** Begin **

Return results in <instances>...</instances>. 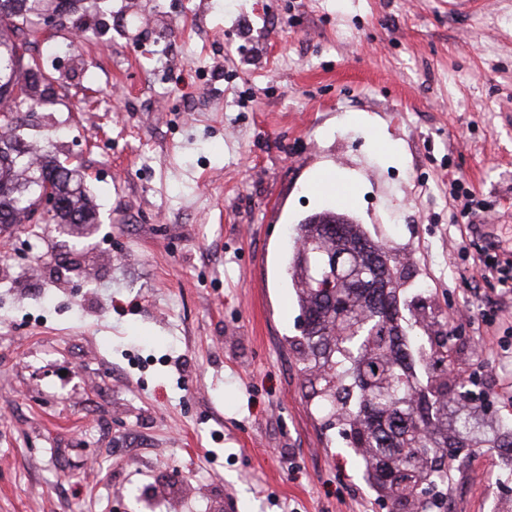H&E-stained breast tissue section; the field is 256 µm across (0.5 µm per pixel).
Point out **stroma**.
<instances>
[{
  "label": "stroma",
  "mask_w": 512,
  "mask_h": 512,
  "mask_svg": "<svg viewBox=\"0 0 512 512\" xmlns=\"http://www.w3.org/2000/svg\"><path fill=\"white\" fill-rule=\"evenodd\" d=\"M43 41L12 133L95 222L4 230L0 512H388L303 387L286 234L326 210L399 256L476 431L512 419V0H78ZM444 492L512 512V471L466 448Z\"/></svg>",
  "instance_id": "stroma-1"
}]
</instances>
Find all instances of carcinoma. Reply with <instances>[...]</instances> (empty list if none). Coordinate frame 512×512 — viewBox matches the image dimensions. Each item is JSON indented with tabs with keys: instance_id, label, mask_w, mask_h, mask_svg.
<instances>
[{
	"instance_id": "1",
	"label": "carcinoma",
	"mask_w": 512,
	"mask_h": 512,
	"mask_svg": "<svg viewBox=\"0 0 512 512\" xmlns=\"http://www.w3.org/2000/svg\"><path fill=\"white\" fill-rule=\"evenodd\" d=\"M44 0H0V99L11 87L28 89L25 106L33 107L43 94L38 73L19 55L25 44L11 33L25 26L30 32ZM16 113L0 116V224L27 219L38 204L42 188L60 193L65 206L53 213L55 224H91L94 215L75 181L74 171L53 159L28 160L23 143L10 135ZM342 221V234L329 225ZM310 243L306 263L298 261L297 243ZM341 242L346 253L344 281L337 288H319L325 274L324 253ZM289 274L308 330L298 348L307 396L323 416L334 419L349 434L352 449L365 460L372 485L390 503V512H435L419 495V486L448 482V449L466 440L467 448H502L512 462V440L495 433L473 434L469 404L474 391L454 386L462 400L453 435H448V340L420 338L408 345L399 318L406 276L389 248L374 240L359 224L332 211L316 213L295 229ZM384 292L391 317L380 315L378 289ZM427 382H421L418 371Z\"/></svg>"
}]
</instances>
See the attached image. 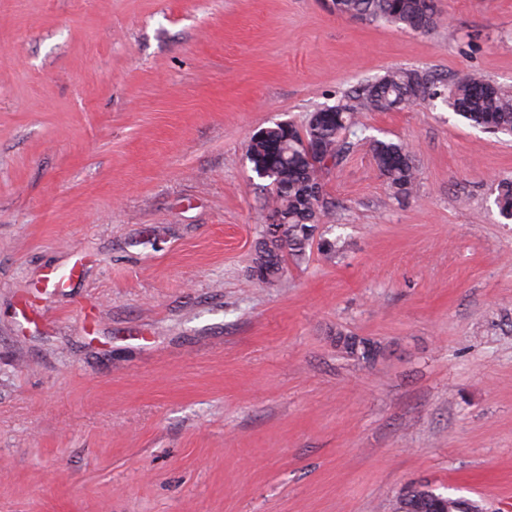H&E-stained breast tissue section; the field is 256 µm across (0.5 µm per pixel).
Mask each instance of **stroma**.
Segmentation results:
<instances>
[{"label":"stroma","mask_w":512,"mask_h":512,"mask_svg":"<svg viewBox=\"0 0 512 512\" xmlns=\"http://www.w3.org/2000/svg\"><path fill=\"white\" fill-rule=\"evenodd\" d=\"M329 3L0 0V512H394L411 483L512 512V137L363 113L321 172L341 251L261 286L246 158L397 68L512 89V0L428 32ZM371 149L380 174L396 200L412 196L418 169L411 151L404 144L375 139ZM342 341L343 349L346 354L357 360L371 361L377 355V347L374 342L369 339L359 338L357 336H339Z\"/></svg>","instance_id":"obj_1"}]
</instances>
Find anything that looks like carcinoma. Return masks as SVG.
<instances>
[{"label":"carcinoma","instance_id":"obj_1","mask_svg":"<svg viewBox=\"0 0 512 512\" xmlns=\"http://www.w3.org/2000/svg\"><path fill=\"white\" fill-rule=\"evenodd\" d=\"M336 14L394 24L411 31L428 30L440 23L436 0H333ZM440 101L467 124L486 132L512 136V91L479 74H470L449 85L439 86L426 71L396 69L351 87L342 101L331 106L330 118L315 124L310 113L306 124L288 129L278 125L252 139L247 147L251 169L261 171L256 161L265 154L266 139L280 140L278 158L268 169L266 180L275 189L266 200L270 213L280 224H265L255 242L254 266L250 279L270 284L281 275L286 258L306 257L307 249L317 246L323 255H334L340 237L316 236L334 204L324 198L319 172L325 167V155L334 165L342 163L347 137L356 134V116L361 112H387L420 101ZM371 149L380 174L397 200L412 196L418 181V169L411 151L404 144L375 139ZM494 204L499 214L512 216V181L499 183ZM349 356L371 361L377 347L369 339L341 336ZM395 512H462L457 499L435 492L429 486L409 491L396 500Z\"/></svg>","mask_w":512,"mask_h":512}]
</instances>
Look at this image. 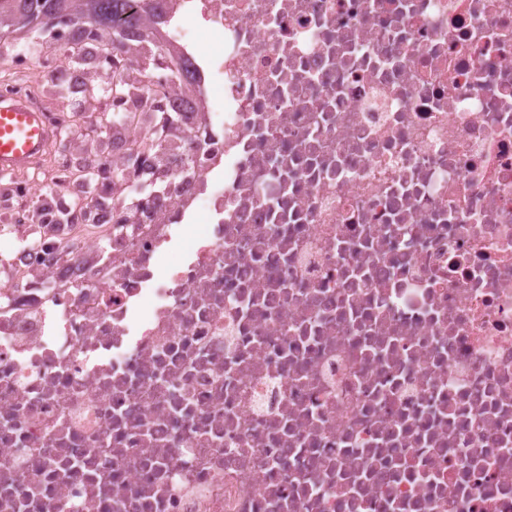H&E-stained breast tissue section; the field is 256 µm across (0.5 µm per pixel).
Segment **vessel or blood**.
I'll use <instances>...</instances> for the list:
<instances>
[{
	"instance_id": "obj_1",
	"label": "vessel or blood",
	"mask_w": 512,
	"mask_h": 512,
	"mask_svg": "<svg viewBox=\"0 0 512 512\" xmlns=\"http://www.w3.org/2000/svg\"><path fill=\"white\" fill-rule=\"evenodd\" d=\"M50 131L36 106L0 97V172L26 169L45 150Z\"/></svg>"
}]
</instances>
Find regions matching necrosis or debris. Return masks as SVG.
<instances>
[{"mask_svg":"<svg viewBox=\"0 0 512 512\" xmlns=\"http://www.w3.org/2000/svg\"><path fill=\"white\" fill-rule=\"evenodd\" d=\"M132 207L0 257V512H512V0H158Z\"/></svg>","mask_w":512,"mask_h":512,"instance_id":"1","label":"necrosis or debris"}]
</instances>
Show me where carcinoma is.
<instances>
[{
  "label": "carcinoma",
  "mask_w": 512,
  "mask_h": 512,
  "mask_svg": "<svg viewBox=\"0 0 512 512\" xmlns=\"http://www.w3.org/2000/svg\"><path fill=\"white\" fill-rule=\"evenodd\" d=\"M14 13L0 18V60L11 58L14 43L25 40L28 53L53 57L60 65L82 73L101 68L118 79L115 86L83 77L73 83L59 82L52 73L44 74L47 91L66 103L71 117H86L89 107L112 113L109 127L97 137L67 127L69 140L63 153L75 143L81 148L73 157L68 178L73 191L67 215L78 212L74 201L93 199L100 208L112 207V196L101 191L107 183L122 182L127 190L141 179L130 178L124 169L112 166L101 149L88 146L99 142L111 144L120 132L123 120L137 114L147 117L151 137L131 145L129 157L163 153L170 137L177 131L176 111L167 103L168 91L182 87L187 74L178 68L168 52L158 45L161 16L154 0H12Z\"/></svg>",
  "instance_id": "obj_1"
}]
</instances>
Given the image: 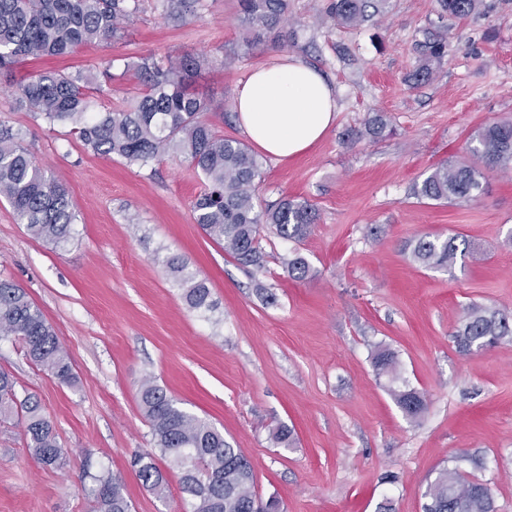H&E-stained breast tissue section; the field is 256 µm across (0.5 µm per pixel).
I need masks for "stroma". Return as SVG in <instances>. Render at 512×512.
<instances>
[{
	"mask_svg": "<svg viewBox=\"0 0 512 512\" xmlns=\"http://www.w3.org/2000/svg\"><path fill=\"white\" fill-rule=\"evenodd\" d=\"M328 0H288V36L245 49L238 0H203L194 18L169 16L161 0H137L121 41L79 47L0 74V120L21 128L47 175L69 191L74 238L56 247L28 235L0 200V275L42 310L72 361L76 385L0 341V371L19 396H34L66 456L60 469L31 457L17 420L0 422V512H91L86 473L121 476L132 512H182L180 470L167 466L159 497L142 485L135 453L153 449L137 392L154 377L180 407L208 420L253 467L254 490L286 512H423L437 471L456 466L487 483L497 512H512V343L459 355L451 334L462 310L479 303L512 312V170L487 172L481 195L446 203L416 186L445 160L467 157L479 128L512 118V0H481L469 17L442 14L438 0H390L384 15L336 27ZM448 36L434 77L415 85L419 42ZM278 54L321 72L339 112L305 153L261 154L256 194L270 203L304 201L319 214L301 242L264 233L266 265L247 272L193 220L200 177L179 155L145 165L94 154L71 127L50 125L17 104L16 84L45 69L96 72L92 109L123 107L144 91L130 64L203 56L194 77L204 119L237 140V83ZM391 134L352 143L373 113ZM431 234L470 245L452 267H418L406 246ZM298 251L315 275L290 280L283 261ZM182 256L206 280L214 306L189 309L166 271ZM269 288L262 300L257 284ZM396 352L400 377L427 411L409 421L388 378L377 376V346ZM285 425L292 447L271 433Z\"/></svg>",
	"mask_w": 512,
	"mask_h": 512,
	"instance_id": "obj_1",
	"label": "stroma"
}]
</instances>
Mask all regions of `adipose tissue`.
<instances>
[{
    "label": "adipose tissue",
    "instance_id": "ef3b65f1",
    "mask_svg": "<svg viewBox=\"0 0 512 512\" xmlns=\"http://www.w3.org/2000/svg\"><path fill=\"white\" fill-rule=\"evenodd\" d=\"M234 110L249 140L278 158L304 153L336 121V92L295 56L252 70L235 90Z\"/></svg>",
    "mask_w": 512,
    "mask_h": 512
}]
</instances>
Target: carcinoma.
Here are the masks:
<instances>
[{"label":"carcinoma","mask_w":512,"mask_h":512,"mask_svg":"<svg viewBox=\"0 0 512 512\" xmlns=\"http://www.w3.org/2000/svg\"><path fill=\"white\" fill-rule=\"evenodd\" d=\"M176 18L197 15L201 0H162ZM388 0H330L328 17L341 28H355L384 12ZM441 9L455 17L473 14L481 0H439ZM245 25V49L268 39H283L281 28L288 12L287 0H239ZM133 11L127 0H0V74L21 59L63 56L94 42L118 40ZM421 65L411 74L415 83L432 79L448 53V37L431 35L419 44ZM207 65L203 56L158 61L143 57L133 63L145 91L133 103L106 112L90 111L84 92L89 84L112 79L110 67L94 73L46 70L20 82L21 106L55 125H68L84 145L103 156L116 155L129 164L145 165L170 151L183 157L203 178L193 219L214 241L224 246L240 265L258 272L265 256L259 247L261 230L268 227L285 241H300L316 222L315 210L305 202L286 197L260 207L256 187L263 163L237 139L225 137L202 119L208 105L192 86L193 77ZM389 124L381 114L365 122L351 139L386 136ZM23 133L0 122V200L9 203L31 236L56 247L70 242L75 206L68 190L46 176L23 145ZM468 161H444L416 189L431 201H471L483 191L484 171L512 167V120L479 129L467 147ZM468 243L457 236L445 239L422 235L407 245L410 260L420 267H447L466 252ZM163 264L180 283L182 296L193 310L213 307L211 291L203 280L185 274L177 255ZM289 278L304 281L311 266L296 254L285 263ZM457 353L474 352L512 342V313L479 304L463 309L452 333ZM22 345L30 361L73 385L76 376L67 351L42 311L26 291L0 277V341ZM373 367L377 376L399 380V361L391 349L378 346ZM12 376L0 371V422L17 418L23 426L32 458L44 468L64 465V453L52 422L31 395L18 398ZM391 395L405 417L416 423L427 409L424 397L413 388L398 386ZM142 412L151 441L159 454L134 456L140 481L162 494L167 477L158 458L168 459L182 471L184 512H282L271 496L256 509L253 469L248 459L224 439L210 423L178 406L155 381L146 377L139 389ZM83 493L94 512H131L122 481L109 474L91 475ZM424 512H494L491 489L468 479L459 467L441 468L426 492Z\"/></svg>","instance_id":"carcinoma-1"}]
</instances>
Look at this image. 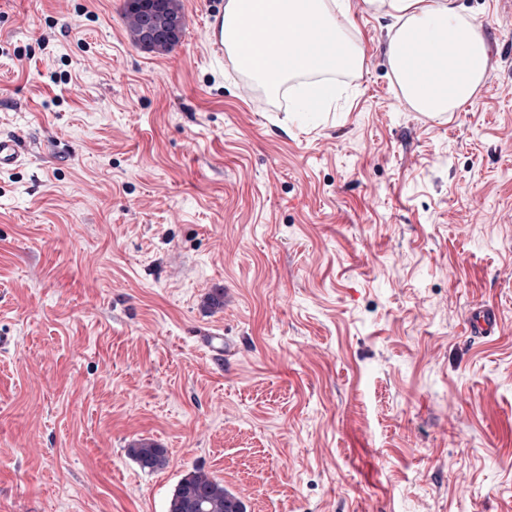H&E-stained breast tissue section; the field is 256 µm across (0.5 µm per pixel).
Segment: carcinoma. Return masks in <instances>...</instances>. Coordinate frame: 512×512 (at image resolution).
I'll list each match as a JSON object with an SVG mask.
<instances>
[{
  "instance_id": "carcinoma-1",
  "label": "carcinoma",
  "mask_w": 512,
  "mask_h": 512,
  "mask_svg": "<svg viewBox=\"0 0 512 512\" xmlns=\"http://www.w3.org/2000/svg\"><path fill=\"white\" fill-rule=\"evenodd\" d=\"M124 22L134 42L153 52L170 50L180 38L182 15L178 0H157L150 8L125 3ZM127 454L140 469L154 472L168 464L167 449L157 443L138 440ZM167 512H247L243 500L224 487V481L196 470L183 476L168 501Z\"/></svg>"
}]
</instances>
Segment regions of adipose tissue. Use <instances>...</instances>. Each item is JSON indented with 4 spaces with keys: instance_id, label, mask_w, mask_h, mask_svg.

** End **

## TASK REQUIREMENTS
From the line that contains "Segment: carcinoma. Return" down to the last line of the listing above, repeat each line exactly, and include nothing else.

## COMPLETED TASK
Segment: carcinoma. Return masks in <instances>...</instances>. Coordinate frame: 512×512 (at image resolution).
I'll list each match as a JSON object with an SVG mask.
<instances>
[{
  "instance_id": "carcinoma-1",
  "label": "carcinoma",
  "mask_w": 512,
  "mask_h": 512,
  "mask_svg": "<svg viewBox=\"0 0 512 512\" xmlns=\"http://www.w3.org/2000/svg\"><path fill=\"white\" fill-rule=\"evenodd\" d=\"M124 22L134 42L153 52L170 50L180 38L182 15L178 0H157L150 8L125 3ZM127 454L140 469L154 472L168 464L167 449L157 443L138 440ZM167 512H247L243 500L224 487V481L196 470L183 476L168 501Z\"/></svg>"
}]
</instances>
Segment regions of adipose tissue. Use <instances>...</instances>. Each item is JSON indented with 4 spaces with keys: instance_id, label, mask_w, mask_h, mask_svg.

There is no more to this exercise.